[Interface element records]
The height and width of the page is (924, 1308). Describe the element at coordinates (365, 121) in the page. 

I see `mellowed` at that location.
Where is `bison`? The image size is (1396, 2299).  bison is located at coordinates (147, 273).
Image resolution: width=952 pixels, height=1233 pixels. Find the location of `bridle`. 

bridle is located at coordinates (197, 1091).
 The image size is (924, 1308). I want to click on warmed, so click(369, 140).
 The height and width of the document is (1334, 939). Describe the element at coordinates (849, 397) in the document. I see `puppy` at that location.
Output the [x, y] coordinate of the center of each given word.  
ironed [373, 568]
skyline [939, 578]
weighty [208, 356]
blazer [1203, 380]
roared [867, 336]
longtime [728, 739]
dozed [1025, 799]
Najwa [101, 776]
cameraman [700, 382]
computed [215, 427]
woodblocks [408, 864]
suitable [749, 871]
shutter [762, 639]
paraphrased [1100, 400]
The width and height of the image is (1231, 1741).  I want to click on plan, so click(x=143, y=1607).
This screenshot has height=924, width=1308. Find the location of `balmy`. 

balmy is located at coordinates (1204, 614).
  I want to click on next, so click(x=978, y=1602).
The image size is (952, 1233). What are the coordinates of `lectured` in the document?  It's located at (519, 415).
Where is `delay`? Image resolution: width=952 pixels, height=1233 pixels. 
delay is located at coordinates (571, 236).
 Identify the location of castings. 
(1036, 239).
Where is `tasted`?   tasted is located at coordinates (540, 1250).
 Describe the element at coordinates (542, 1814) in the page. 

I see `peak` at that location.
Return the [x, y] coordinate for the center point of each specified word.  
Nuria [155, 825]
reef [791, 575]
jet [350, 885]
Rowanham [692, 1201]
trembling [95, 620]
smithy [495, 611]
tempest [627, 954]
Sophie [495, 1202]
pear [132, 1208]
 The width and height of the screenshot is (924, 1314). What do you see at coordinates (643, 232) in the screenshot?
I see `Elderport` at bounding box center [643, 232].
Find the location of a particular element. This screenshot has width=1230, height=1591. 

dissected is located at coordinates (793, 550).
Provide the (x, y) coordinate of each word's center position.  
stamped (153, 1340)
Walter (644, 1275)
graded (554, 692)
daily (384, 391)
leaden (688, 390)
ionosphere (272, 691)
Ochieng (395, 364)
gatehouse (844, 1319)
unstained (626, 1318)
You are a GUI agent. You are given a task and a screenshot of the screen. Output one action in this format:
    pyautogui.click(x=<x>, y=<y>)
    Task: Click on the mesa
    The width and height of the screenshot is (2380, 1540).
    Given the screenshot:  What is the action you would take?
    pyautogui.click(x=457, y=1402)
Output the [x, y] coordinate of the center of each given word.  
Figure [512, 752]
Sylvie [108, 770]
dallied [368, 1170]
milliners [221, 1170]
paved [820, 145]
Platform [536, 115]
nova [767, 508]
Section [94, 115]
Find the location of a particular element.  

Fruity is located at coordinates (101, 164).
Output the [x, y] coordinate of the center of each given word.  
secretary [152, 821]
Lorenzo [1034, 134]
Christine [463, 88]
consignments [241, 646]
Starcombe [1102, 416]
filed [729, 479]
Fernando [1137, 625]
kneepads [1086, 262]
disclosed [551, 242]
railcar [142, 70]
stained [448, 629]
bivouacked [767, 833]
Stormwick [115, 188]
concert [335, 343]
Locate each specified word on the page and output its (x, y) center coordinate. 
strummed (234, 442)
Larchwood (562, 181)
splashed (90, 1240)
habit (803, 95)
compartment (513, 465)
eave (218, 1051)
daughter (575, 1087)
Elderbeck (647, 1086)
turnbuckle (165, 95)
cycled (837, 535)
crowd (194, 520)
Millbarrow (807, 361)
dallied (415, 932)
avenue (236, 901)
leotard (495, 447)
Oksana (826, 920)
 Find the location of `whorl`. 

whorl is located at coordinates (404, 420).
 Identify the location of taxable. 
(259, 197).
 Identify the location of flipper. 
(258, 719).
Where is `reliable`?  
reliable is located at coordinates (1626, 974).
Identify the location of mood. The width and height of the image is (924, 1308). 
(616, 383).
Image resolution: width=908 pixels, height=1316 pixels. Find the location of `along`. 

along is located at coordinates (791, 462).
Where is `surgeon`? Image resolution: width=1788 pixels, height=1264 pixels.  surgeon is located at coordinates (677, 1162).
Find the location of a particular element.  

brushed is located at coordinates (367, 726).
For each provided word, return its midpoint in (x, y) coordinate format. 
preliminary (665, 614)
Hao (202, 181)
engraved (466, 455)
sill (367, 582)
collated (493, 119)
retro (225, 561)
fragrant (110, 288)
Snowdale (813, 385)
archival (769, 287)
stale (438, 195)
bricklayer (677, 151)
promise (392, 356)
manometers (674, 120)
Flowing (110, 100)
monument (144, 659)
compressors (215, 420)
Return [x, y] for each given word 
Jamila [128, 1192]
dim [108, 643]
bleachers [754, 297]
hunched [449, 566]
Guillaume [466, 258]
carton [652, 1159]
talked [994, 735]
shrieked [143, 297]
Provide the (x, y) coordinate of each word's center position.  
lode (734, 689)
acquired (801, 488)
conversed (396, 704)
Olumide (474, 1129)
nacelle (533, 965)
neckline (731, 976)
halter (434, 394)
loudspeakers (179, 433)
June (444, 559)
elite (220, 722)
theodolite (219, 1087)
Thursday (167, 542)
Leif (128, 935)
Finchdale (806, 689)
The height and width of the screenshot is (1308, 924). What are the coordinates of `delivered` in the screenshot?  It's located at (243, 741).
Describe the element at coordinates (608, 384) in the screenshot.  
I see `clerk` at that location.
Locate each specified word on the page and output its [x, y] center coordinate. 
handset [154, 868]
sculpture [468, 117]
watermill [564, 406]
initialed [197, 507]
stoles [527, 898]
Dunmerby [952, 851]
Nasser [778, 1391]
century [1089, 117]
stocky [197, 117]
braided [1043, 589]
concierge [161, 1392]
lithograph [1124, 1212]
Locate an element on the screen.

__SET PROBLEM__
Reproduce the material from the line with "cameraman [700, 382]" to the line with "pyautogui.click(x=457, y=1402)", swapping "mesa" for "ridge" and leaving everything else unchanged. Output only those lines.

__TASK RESPONSE__
cameraman [700, 382]
computed [215, 427]
woodblocks [408, 864]
suitable [749, 871]
shutter [762, 639]
paraphrased [1100, 400]
The width and height of the image is (1231, 1741).  I want to click on plan, so click(x=143, y=1607).
This screenshot has height=924, width=1308. Find the location of `balmy`. 

balmy is located at coordinates (1204, 614).
  I want to click on next, so click(x=978, y=1602).
The image size is (952, 1233). What are the coordinates of `lectured` in the document?  It's located at (519, 415).
Where is `delay`? Image resolution: width=952 pixels, height=1233 pixels. 
delay is located at coordinates (571, 236).
 Identify the location of castings. 
(1036, 239).
Where is `tasted`?   tasted is located at coordinates (540, 1250).
 Describe the element at coordinates (542, 1814) in the page. 

I see `peak` at that location.
Return the [x, y] coordinate for the center point of each specified word.  
Nuria [155, 825]
reef [791, 575]
jet [350, 885]
Rowanham [692, 1201]
trembling [95, 620]
smithy [495, 611]
tempest [627, 954]
Sophie [495, 1202]
pear [132, 1208]
 The width and height of the screenshot is (924, 1314). What do you see at coordinates (643, 232) in the screenshot?
I see `Elderport` at bounding box center [643, 232].
Find the location of a particular element. This screenshot has width=1230, height=1591. 

dissected is located at coordinates (793, 550).
Provide the (x, y) coordinate of each word's center position.  
stamped (153, 1340)
Walter (644, 1275)
graded (554, 692)
daily (384, 391)
leaden (688, 390)
ionosphere (272, 691)
Ochieng (395, 364)
gatehouse (844, 1319)
unstained (626, 1318)
You are a GUI agent. You are given a task and a screenshot of the screen. Output one action in this format:
    pyautogui.click(x=<x>, y=<y>)
    Task: Click on the ridge
    The width and height of the screenshot is (2380, 1540).
    Given the screenshot:  What is the action you would take?
    pyautogui.click(x=457, y=1402)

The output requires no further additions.